----- Data excerpts -----

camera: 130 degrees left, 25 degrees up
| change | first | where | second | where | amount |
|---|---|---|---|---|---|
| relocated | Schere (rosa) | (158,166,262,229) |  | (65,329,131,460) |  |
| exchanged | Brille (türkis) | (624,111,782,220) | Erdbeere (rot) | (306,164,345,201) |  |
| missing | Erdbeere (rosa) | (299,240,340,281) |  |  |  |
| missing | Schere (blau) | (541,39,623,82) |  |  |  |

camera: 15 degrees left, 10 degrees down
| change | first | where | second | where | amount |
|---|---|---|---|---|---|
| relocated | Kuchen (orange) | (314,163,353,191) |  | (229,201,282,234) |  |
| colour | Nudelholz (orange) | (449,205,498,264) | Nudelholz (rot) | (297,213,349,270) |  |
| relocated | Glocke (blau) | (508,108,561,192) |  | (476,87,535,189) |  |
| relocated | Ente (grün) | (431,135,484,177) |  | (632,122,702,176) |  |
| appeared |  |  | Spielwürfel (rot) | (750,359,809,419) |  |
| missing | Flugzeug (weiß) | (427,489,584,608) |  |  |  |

-----
----- Data excerpts -----

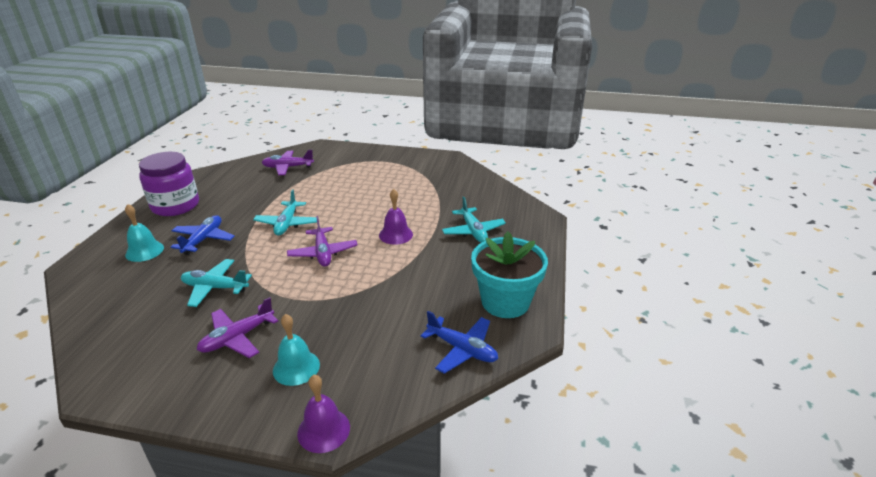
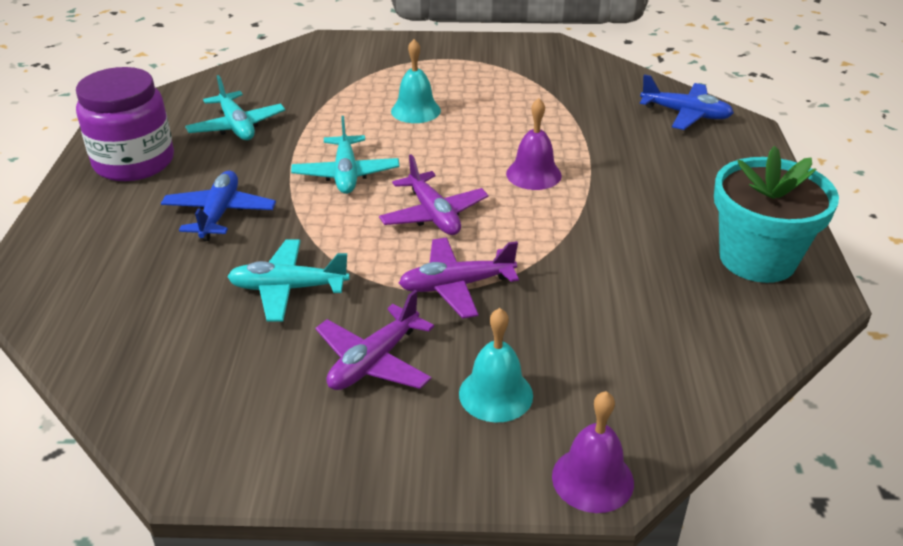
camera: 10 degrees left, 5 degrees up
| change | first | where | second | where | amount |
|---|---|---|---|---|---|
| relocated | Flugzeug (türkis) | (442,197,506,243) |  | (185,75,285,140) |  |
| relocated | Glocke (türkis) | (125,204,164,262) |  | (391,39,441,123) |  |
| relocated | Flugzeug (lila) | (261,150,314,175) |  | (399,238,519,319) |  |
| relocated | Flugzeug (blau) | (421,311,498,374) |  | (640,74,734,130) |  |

-----

The answer must consist of every line from the records above that holds "Erdbeere".

| exchanged | Brille (türkis) | (624,111,782,220) | Erdbeere (rot) | (306,164,345,201) |  |
| missing | Erdbeere (rosa) | (299,240,340,281) |  |  |  |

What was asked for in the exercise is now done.